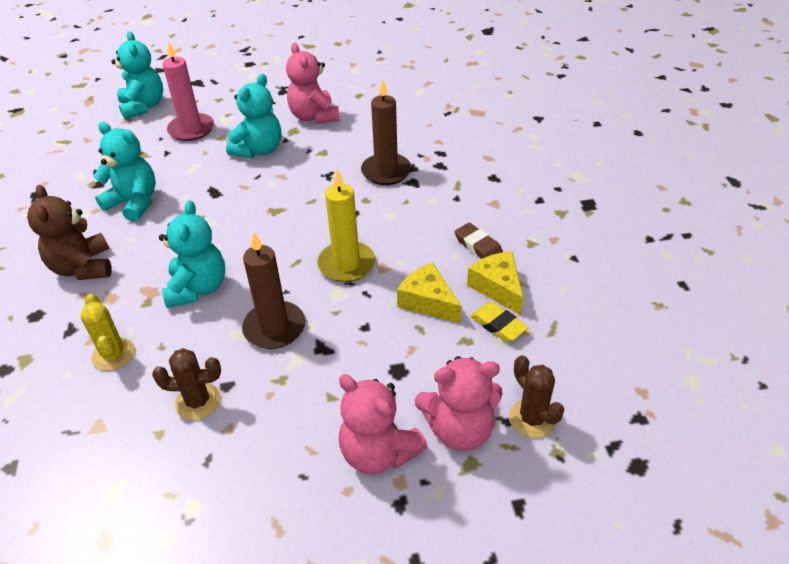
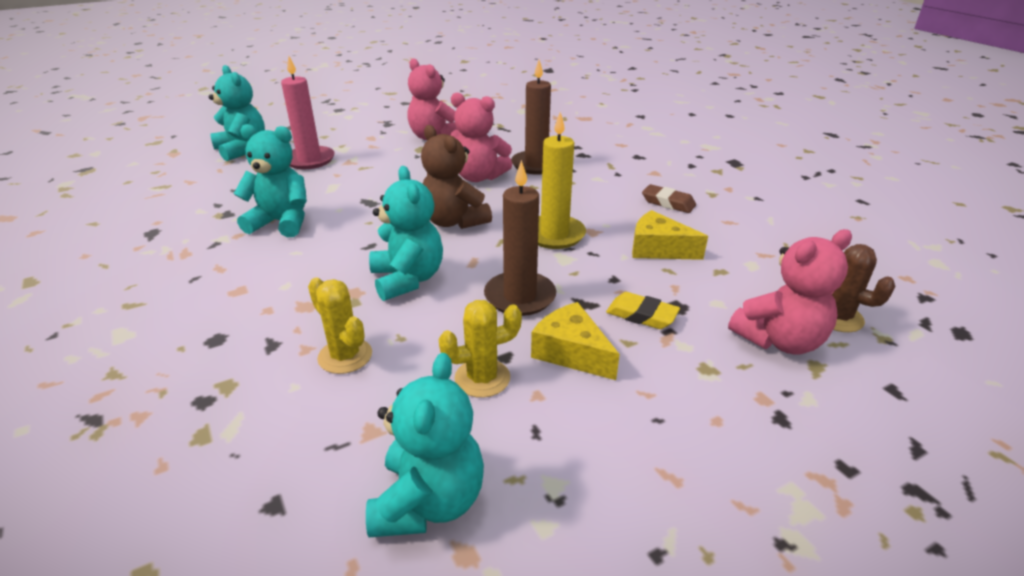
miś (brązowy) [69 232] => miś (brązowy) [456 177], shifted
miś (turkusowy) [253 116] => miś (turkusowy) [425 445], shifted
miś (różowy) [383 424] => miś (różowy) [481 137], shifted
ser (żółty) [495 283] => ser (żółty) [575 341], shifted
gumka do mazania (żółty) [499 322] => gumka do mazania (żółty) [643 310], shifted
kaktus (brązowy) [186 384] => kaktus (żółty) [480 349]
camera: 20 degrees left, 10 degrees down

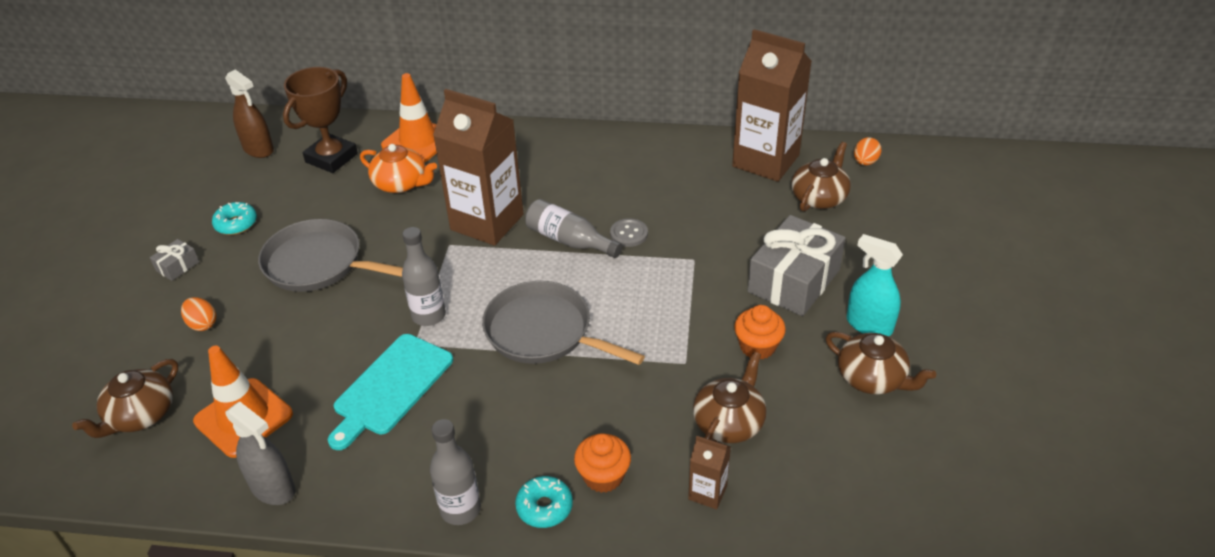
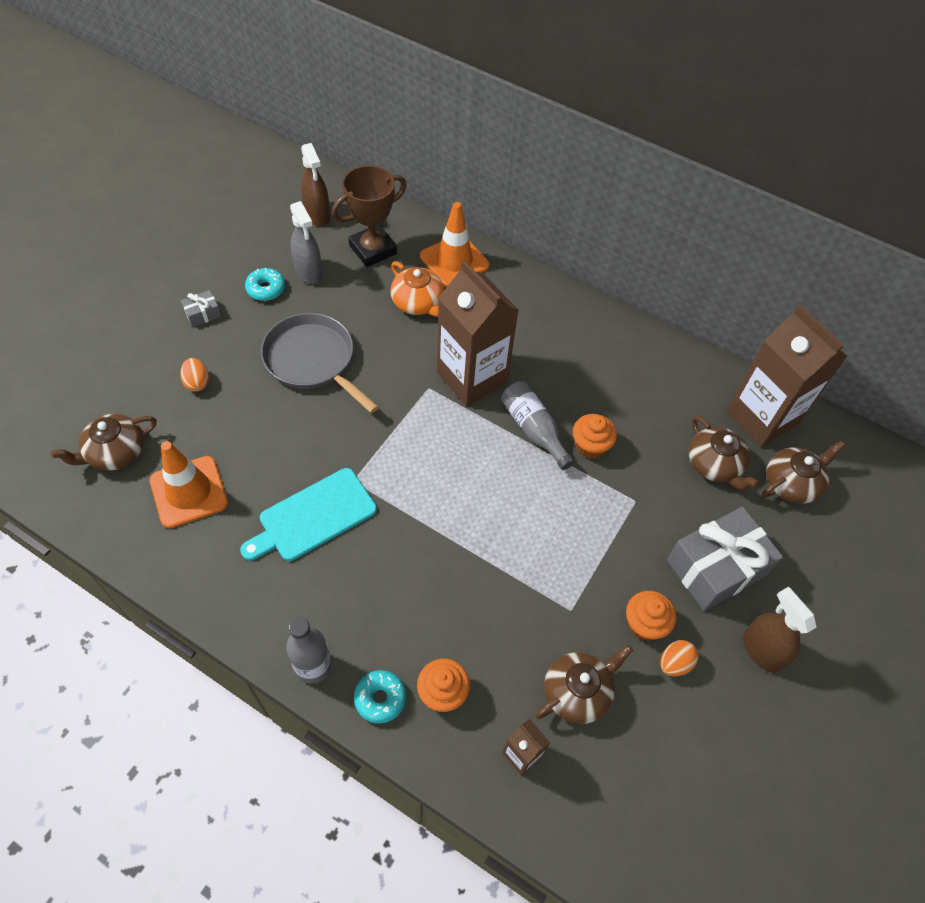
butelka (szary) [424 276] => nothing
patelnia (szary) [563 323] => nothing
spryskiwacz (szary) [260 453] => spryskiwacz (szary) [306 242], shifted
imbryk (brązowy) [881 363] => imbryk (brązowy) [724 453], shifted
jajko (pomarańczowy) [867 151] => jajko (pomarańczowy) [679 658], shifted
guzik (szary) [629 232] => muffinka (pomarańczowy) [595 436]
spryskiwacz (turkusowy) [875 285] => spryskiwacz (brązowy) [779 630]
camera: 20 degrees right, 15 degrees up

-=-=-=-=-

**WORK TASK:** Now write out the data word for word, skipping every picture in it.

**EXERCISE SOLUTION:**
miś (brązowy) [69 232] => miś (brązowy) [456 177], shifted
miś (turkusowy) [253 116] => miś (turkusowy) [425 445], shifted
miś (różowy) [383 424] => miś (różowy) [481 137], shifted
ser (żółty) [495 283] => ser (żółty) [575 341], shifted
gumka do mazania (żółty) [499 322] => gumka do mazania (żółty) [643 310], shifted
kaktus (brązowy) [186 384] => kaktus (żółty) [480 349]
camera: 20 degrees left, 10 degrees down

butelka (szary) [424 276] => nothing
patelnia (szary) [563 323] => nothing
spryskiwacz (szary) [260 453] => spryskiwacz (szary) [306 242], shifted
imbryk (brązowy) [881 363] => imbryk (brązowy) [724 453], shifted
jajko (pomarańczowy) [867 151] => jajko (pomarańczowy) [679 658], shifted
guzik (szary) [629 232] => muffinka (pomarańczowy) [595 436]
spryskiwacz (turkusowy) [875 285] => spryskiwacz (brązowy) [779 630]
camera: 20 degrees right, 15 degrees up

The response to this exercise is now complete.